::: THE RECORDS :::
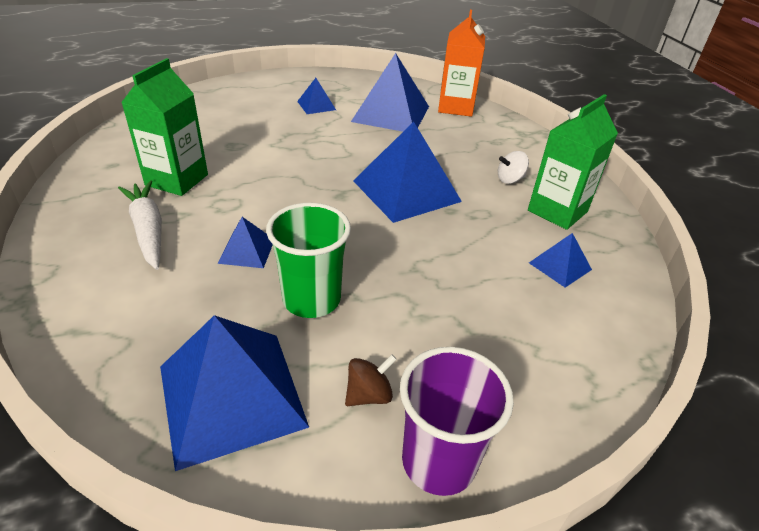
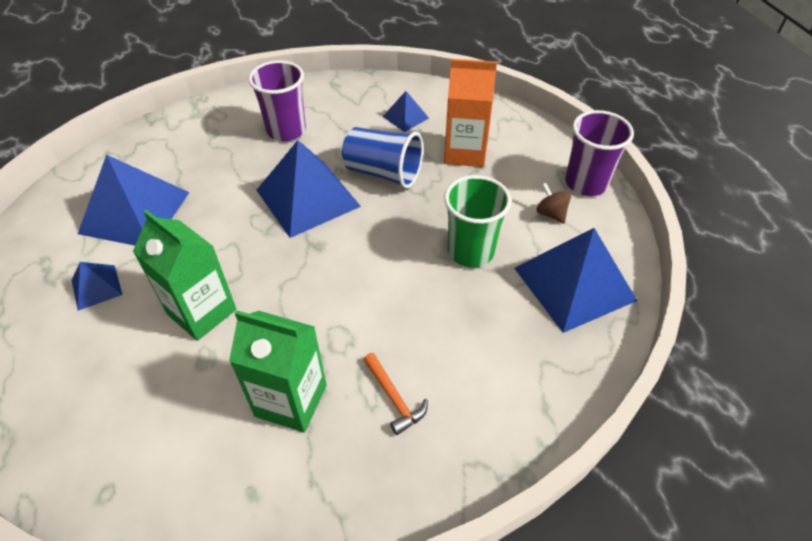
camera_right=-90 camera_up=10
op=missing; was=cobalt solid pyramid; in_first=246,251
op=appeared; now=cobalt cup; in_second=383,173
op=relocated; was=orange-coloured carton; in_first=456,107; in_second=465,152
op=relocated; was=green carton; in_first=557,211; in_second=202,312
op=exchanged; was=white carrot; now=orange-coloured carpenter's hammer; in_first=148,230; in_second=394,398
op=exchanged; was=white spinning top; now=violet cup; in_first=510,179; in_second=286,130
:::
• _INSTRUCTIONS FOR THE TASK_:
Search the entries for "exchanged" and show every line that has it.

• _THE ANSWER_:
op=exchanged; was=white carrot; now=orange-coloured carpenter's hammer; in_first=148,230; in_second=394,398
op=exchanged; was=white spinning top; now=violet cup; in_first=510,179; in_second=286,130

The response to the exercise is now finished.